=== Extracted information ===

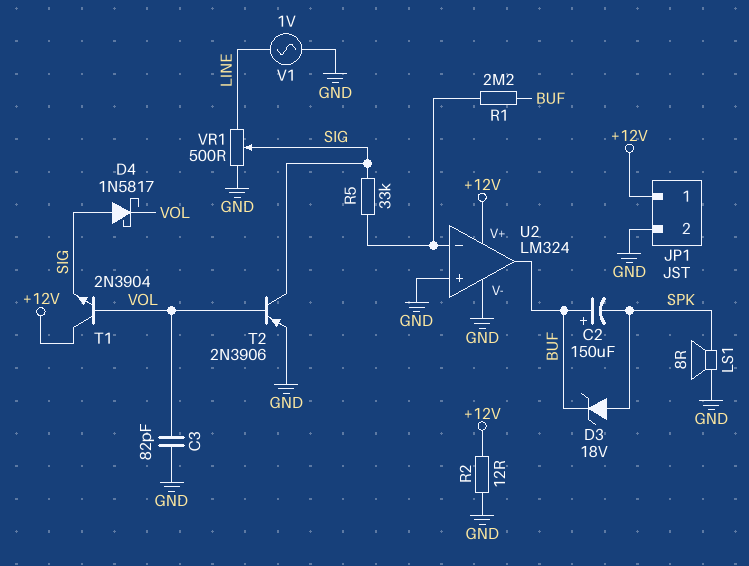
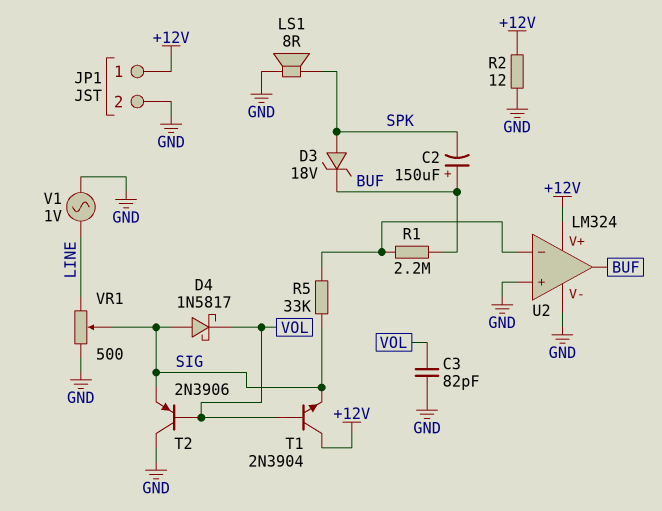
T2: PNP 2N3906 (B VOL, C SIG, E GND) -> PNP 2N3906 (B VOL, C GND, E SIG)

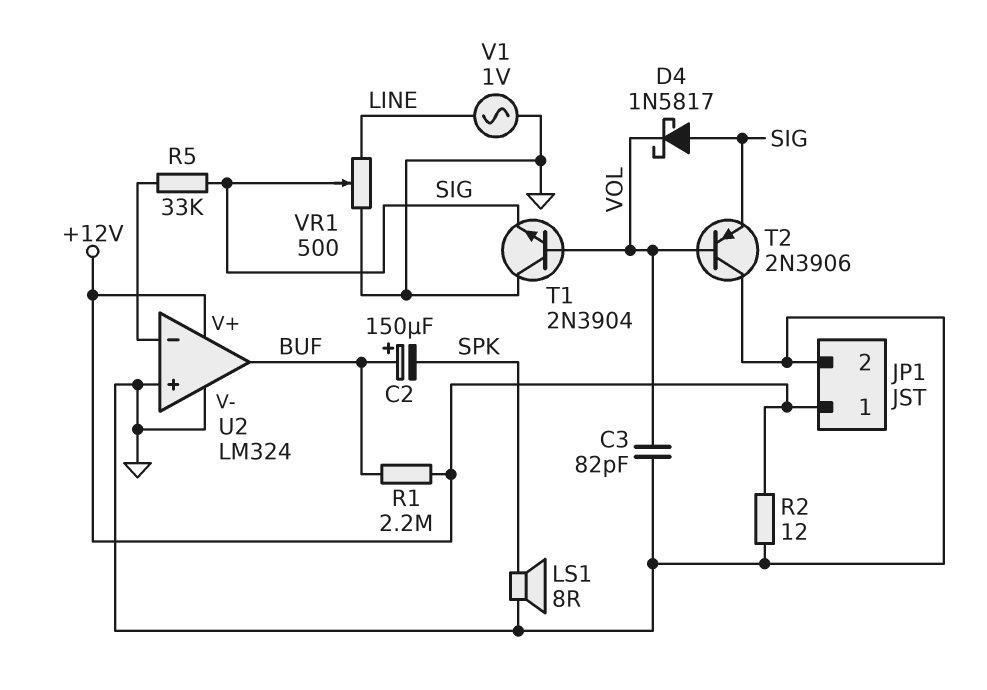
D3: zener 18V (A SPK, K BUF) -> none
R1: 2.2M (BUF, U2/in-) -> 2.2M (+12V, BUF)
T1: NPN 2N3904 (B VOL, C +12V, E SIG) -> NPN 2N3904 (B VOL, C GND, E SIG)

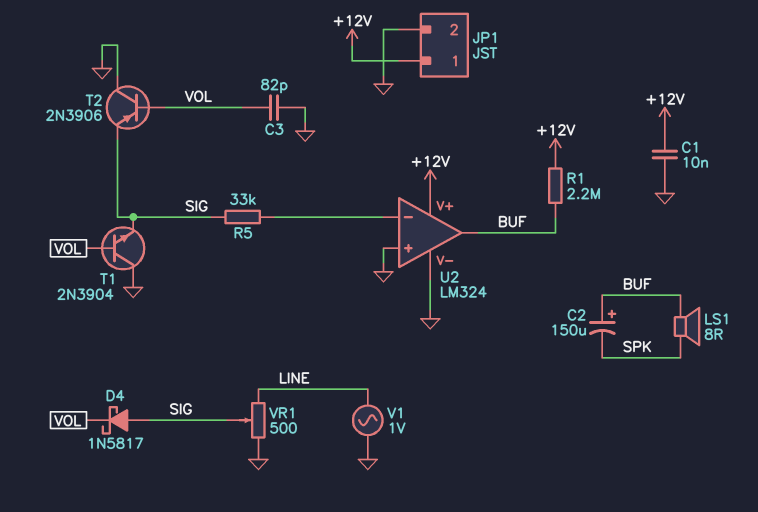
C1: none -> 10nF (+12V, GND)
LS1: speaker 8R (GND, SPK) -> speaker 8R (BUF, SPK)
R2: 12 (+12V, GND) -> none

===
=== Extracted information ===

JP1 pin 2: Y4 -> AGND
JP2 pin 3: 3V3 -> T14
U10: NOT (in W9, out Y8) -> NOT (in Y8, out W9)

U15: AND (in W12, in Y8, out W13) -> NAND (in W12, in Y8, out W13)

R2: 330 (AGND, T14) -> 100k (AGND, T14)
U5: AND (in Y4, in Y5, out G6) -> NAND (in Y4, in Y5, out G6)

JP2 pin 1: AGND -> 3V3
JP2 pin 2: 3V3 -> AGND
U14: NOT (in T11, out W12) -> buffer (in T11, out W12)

===

# Task:
Using the material above, transcribe exactly the lines from the line with "C1: none -> 10nF (+12V, GND)" to the line with "R2: 12 (+12V, GND) -> none"; both count, and nothing else goes in.

# Output of the task:
C1: none -> 10nF (+12V, GND)
LS1: speaker 8R (GND, SPK) -> speaker 8R (BUF, SPK)
R2: 12 (+12V, GND) -> none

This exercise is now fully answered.